### EXERCISE TASK
Format the lines from the first one through the line containing "orange semicircle at (566, 33): moved" as a Markdown table with two columns, "No." for the row number and "Line" for the line itself, leaving out any blank lines.

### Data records
....................
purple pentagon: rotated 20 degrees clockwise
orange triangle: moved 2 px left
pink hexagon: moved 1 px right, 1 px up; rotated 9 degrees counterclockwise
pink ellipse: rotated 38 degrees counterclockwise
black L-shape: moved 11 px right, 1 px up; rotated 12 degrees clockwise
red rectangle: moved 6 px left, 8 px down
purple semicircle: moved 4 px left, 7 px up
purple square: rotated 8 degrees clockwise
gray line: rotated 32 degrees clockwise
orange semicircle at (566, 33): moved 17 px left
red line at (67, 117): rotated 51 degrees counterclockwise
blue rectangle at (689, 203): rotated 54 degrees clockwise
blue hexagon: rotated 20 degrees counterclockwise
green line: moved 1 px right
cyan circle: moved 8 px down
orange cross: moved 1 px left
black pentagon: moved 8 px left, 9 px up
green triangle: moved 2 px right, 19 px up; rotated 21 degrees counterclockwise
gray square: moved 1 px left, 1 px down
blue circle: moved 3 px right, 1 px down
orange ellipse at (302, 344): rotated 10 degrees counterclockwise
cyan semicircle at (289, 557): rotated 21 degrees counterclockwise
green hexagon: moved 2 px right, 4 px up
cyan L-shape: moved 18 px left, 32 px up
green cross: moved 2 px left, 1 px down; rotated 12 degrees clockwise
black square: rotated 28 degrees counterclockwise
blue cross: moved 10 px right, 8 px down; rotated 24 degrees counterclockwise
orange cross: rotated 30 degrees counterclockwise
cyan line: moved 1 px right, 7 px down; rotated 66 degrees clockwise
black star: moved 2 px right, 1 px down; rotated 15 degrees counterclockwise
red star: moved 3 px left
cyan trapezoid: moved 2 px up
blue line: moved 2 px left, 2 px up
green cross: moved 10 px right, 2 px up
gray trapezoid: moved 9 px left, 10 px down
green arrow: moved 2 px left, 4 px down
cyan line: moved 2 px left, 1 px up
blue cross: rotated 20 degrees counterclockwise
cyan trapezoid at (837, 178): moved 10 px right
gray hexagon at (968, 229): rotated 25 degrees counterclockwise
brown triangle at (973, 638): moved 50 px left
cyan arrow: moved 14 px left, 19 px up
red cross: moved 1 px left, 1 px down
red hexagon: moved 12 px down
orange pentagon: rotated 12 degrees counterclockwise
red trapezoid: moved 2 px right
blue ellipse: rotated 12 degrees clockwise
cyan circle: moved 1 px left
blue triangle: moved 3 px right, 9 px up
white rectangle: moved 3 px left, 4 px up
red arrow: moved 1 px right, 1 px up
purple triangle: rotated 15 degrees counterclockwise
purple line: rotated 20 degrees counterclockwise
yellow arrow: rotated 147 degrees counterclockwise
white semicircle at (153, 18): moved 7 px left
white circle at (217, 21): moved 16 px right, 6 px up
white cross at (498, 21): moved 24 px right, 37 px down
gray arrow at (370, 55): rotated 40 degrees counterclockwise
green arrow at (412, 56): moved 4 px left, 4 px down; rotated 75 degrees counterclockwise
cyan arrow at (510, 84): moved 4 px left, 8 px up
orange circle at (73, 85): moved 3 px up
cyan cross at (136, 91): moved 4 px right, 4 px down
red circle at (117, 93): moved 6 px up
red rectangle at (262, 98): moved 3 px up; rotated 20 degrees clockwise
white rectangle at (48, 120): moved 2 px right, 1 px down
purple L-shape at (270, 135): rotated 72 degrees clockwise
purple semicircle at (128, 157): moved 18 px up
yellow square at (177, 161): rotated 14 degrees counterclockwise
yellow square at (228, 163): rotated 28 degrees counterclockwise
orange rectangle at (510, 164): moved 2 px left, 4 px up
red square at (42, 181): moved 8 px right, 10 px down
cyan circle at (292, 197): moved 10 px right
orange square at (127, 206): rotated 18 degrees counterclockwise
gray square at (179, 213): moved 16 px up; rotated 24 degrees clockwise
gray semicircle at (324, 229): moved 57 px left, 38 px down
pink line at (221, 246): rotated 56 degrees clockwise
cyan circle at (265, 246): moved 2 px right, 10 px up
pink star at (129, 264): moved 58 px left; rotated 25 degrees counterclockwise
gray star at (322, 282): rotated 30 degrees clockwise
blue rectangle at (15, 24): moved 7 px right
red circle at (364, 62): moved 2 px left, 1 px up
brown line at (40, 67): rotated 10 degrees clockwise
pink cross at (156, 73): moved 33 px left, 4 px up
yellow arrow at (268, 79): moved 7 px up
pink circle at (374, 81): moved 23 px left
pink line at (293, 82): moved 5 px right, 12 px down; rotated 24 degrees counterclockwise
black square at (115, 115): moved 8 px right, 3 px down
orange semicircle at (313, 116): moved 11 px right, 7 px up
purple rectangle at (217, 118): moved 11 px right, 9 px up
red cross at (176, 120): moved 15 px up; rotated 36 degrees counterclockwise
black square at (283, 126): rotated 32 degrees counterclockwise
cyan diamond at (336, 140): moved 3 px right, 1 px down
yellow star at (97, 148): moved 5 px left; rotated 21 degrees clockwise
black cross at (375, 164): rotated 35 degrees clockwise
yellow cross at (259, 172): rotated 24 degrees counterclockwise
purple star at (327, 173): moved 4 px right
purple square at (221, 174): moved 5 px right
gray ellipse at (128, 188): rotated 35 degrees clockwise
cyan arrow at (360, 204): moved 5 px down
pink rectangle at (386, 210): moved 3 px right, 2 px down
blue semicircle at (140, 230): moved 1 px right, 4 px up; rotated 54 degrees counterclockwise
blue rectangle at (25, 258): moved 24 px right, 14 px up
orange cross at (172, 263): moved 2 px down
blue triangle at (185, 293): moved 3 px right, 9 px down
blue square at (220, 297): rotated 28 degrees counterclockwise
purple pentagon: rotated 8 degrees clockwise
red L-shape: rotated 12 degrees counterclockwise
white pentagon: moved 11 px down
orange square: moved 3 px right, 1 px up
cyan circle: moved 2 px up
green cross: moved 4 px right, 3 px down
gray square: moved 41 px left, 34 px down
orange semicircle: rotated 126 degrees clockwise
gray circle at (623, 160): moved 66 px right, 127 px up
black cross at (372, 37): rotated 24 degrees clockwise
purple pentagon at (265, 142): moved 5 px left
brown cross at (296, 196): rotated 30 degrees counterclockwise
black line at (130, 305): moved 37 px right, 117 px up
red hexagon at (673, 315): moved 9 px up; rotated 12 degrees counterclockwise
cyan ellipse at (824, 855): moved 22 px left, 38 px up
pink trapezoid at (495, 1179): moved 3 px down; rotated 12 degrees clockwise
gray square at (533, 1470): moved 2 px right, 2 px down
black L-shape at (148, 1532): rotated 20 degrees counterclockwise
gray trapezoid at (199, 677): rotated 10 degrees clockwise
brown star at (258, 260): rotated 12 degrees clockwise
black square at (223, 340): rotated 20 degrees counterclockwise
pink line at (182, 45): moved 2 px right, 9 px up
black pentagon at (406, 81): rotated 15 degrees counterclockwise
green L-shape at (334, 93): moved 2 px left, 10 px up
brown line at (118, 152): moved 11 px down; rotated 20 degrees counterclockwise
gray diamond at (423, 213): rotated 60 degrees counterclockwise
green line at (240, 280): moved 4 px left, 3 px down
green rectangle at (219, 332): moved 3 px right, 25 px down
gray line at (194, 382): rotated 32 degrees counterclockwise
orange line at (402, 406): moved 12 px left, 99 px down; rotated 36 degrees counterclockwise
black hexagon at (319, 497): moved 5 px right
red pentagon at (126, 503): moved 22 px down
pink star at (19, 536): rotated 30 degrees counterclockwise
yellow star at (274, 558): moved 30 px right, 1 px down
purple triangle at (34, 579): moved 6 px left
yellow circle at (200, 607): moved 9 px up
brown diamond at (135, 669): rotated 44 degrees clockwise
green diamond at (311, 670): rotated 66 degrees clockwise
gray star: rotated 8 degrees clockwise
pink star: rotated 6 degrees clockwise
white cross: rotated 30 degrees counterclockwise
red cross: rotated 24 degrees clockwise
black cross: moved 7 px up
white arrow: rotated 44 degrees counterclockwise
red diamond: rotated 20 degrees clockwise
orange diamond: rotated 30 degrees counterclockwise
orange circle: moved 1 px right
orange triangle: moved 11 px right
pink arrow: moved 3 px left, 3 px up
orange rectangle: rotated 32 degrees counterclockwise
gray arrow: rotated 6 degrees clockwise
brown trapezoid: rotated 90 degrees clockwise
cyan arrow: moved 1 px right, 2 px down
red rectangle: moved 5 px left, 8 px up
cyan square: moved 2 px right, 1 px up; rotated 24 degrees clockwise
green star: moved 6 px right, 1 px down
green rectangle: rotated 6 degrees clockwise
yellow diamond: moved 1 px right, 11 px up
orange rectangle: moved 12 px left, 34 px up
....................
### EXERCISE ANSWER
| No. | Line |
|---|---|
| 1 | purple pentagon: rotated 20 degrees clockwise |
| 2 | orange triangle: moved 2 px left |
| 3 | pink hexagon: moved 1 px right, 1 px up; rotated 9 degrees counterclockwise |
| 4 | pink ellipse: rotated 38 degrees counterclockwise |
| 5 | black L-shape: moved 11 px right, 1 px up; rotated 12 degrees clockwise |
| 6 | red rectangle: moved 6 px left, 8 px down |
| 7 | purple semicircle: moved 4 px left, 7 px up |
| 8 | purple square: rotated 8 degrees clockwise |
| 9 | gray line: rotated 32 degrees clockwise |
| 10 | orange semicircle at (566, 33): moved 17 px left |